--- START ---
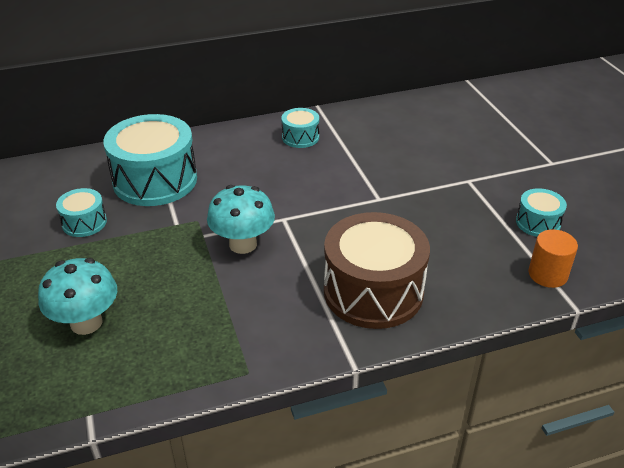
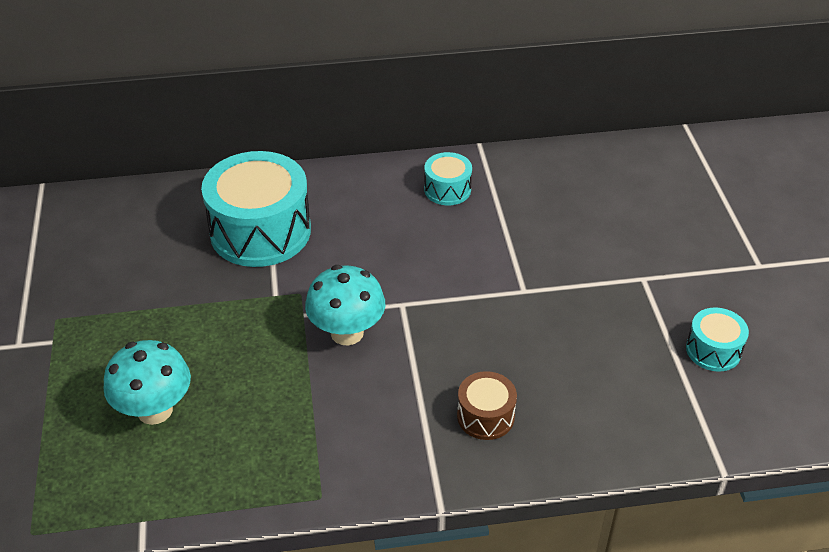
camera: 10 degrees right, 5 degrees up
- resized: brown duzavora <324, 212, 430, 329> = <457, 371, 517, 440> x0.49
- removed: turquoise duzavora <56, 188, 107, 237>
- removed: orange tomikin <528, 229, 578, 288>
--- END ---
** Exercise details **
No picture should be included when the data are set down again exactly.

** Task result **
camera: 10 degrees right, 5 degrees up
- resized: brown duzavora <324, 212, 430, 329> = <457, 371, 517, 440> x0.49
- removed: turquoise duzavora <56, 188, 107, 237>
- removed: orange tomikin <528, 229, 578, 288>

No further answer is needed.